- **Task**: Print exactly the lines below between the line holding "blue heart: 5 -> 4" and the line holding "purple stacking toy: 7 -> 4", inclusive, and nothing more.

- **Extracted data**:
--------------------

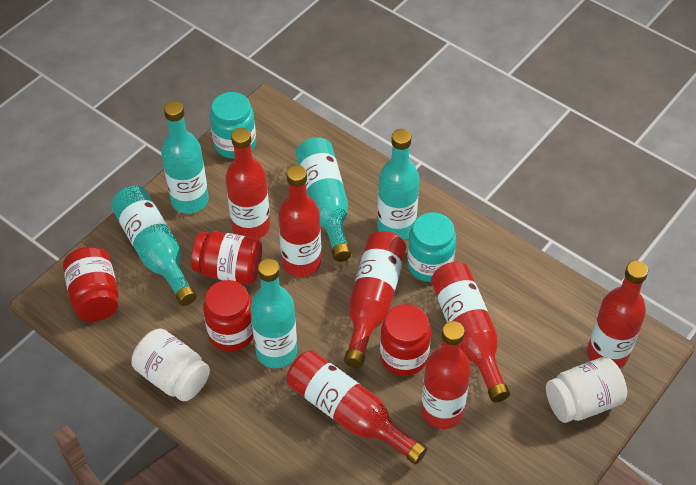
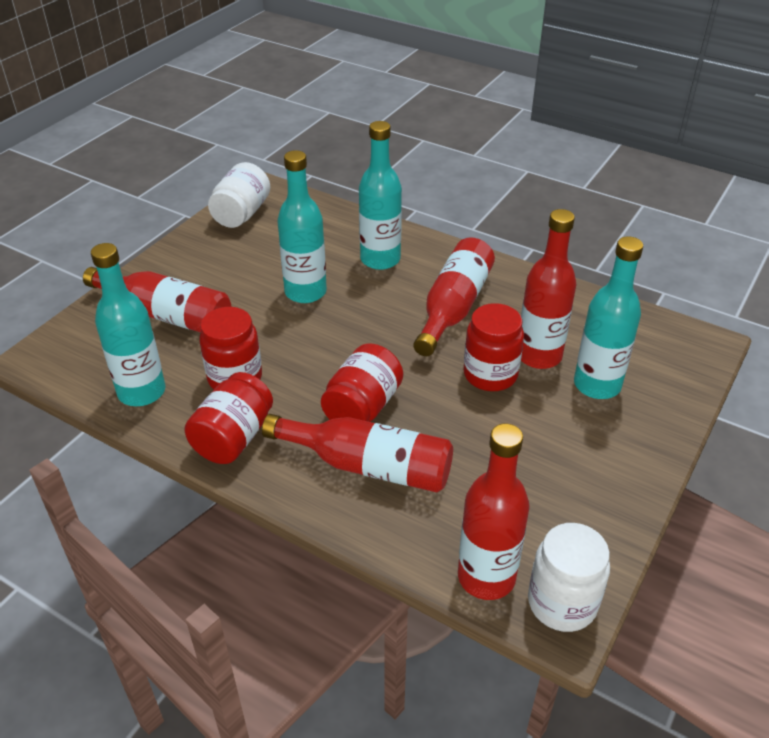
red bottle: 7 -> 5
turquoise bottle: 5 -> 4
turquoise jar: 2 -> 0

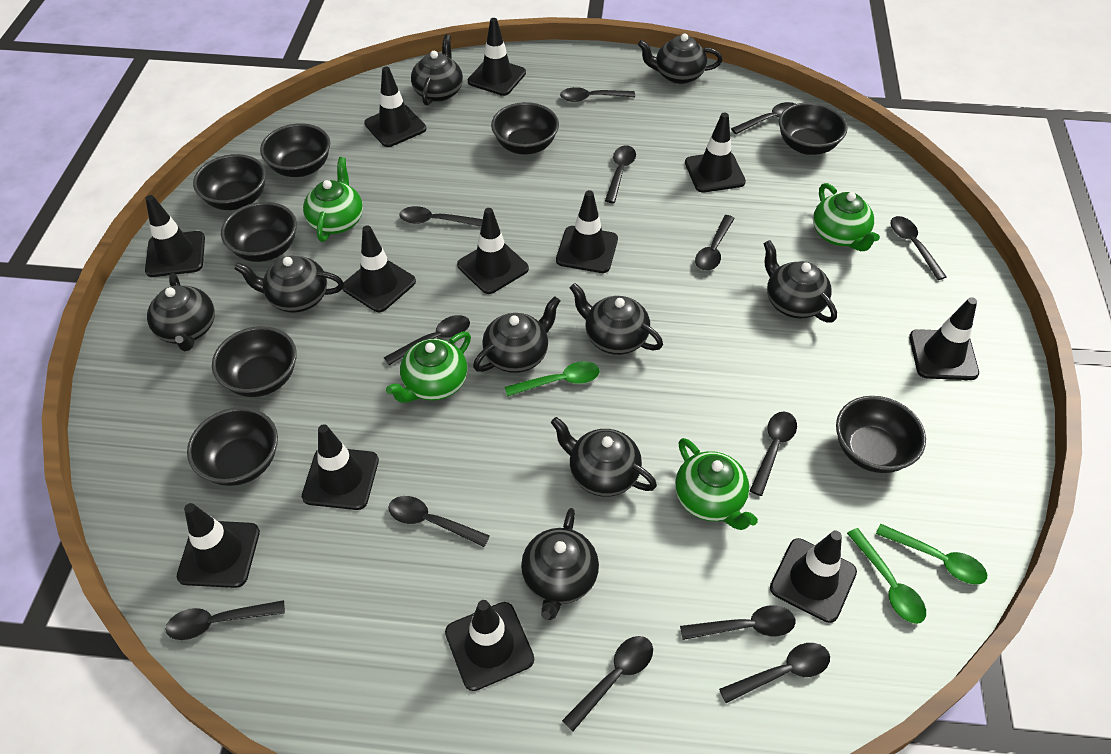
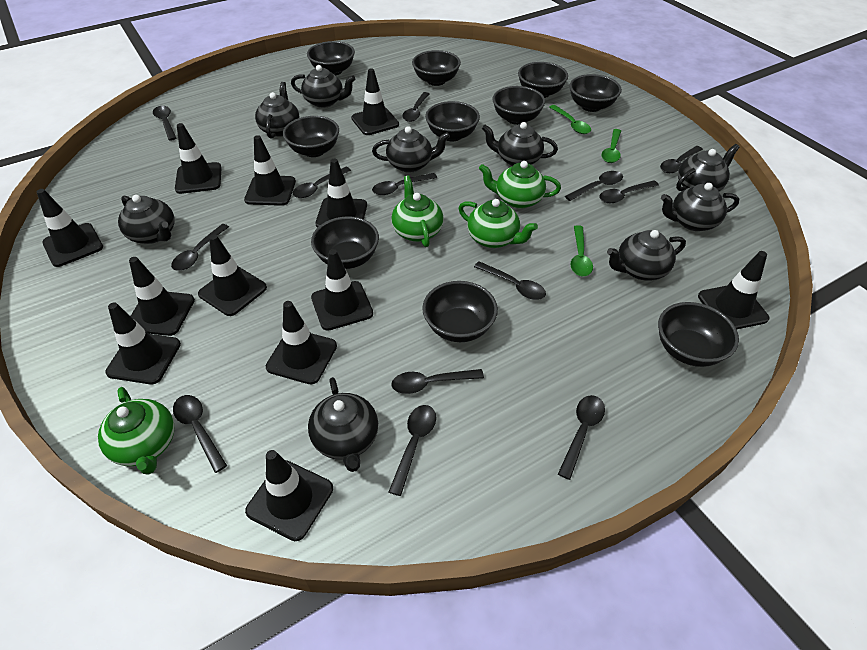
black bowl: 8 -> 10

--------------------

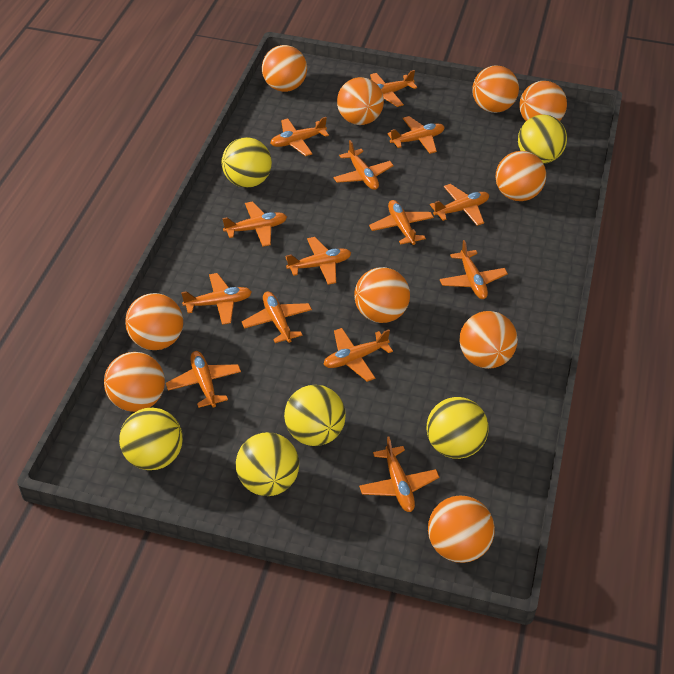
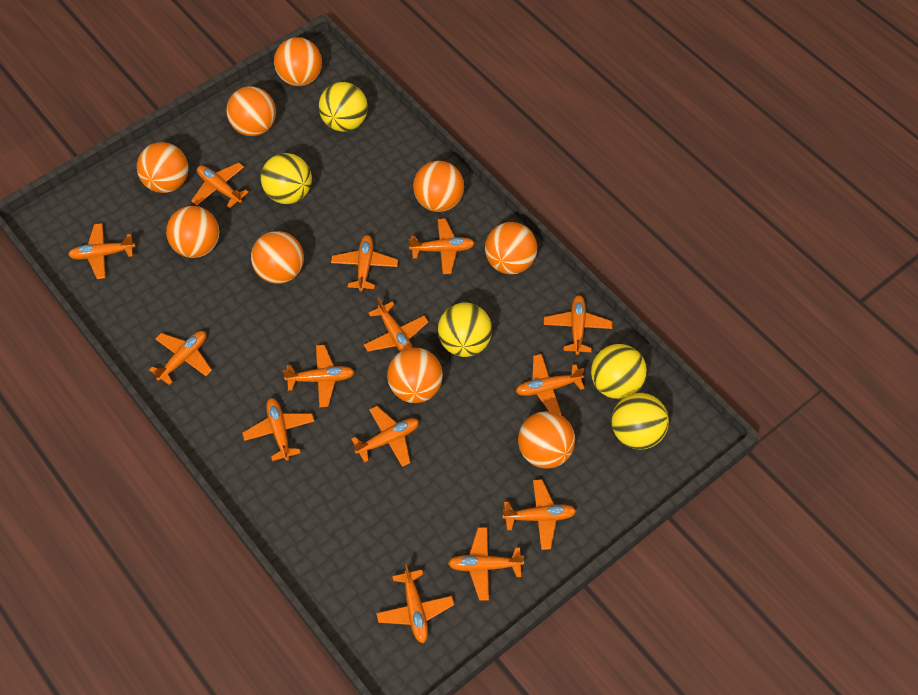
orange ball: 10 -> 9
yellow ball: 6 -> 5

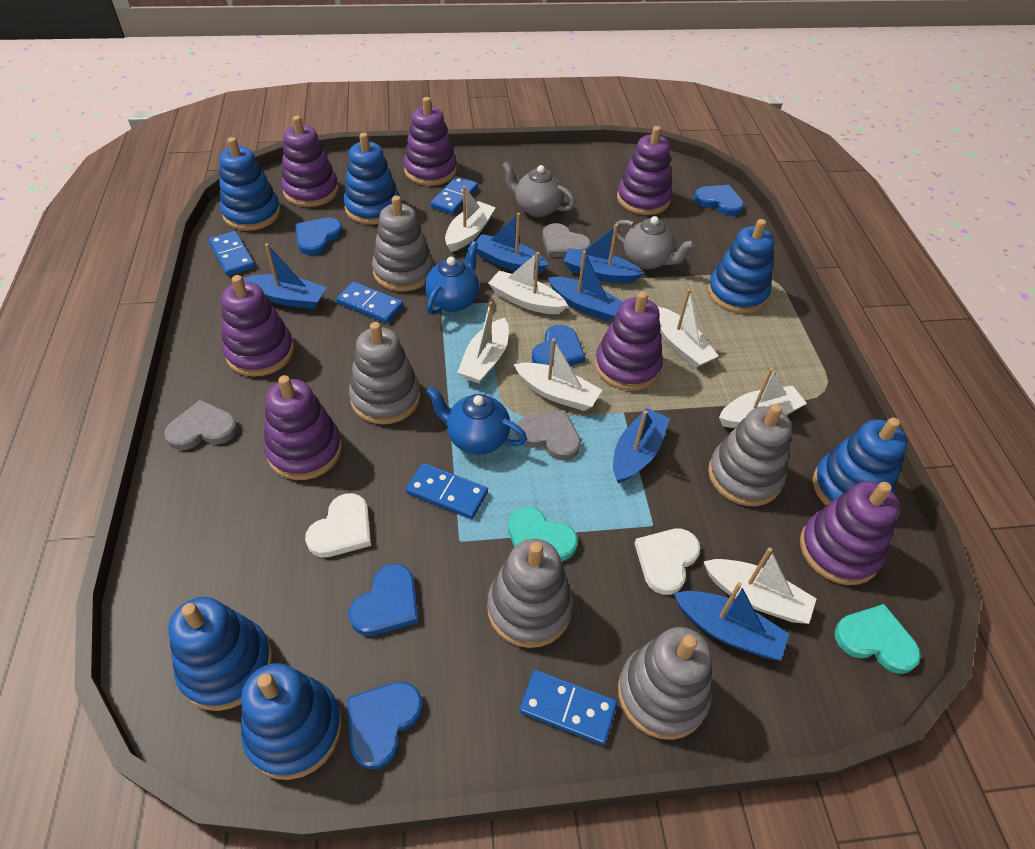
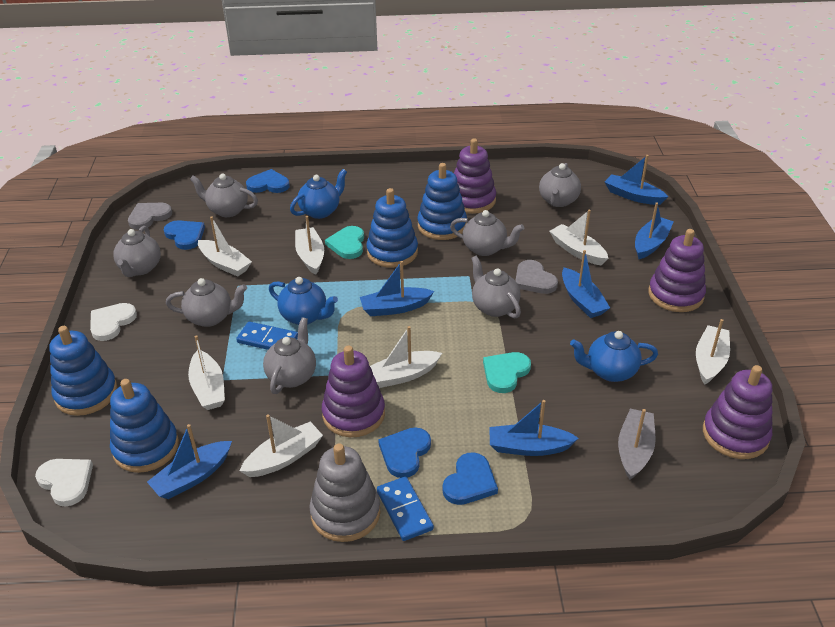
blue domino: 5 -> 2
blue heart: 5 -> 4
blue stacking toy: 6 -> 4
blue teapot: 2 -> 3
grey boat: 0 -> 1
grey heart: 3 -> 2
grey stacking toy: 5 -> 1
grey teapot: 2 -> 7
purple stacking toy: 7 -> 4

--------------------

- **Output of the exercise**:
blue heart: 5 -> 4
blue stacking toy: 6 -> 4
blue teapot: 2 -> 3
grey boat: 0 -> 1
grey heart: 3 -> 2
grey stacking toy: 5 -> 1
grey teapot: 2 -> 7
purple stacking toy: 7 -> 4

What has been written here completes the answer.